Task brief
Repeat only the stretch of lines below that runs from the line with "IC2 pin VOUT: COM -> 3V3" through the line with "D6: diode BAV21", unaltered.

Task input
● ● ●

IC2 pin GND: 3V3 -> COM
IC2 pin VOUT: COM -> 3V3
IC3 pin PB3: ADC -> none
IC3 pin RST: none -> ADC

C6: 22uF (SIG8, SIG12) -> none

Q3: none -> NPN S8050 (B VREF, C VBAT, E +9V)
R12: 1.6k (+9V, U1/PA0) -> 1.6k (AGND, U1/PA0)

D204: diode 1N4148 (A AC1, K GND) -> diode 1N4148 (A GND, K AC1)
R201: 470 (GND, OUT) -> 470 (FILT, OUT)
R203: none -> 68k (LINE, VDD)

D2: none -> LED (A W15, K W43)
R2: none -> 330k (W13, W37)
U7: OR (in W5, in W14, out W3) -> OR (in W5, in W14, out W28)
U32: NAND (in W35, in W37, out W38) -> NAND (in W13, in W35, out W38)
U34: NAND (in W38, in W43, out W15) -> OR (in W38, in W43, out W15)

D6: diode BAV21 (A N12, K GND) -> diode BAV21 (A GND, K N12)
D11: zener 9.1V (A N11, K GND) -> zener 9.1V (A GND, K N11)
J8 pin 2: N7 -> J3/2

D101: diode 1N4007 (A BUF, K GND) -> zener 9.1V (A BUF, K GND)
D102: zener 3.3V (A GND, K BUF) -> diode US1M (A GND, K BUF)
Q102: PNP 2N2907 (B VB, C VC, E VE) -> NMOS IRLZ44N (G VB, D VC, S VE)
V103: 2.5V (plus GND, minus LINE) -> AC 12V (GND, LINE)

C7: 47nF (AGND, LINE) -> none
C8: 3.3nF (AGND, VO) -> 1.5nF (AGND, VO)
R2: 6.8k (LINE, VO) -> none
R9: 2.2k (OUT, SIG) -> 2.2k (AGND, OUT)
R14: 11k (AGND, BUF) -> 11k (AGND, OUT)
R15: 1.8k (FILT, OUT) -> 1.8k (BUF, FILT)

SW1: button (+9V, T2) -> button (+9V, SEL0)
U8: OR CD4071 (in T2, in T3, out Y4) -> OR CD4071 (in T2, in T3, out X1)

● ● ●

The completed task
IC2 pin VOUT: COM -> 3V3
IC3 pin PB3: ADC -> none
IC3 pin RST: none -> ADC

C6: 22uF (SIG8, SIG12) -> none

Q3: none -> NPN S8050 (B VREF, C VBAT, E +9V)
R12: 1.6k (+9V, U1/PA0) -> 1.6k (AGND, U1/PA0)

D204: diode 1N4148 (A AC1, K GND) -> diode 1N4148 (A GND, K AC1)
R201: 470 (GND, OUT) -> 470 (FILT, OUT)
R203: none -> 68k (LINE, VDD)

D2: none -> LED (A W15, K W43)
R2: none -> 330k (W13, W37)
U7: OR (in W5, in W14, out W3) -> OR (in W5, in W14, out W28)
U32: NAND (in W35, in W37, out W38) -> NAND (in W13, in W35, out W38)
U34: NAND (in W38, in W43, out W15) -> OR (in W38, in W43, out W15)

D6: diode BAV21 (A N12, K GND) -> diode BAV21 (A GND, K N12)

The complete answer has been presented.